» Data provided:
----------

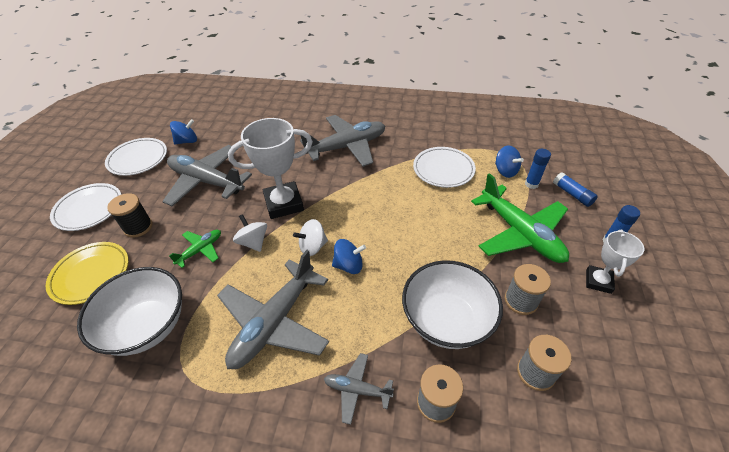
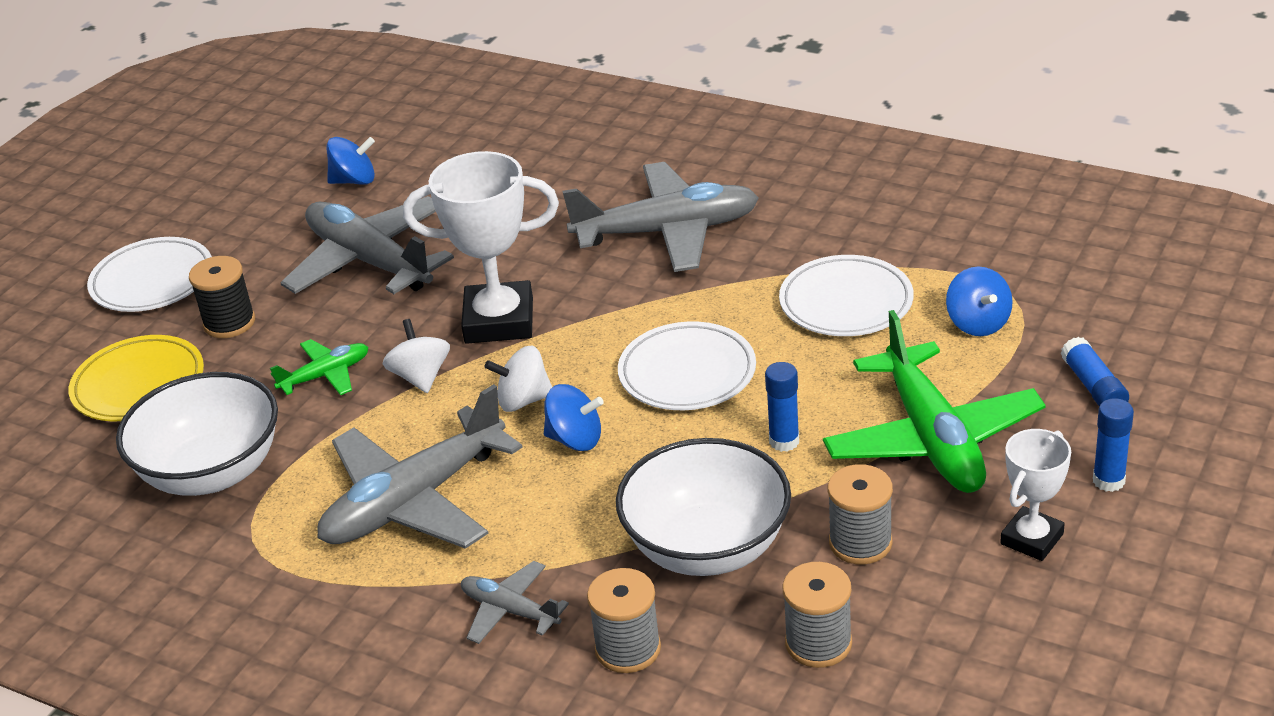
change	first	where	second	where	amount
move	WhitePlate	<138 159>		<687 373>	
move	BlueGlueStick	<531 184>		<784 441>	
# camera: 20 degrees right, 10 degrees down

----------

» To do:
Give the number of lines that contain "move" in the material above, with no other text.

» Response below:
2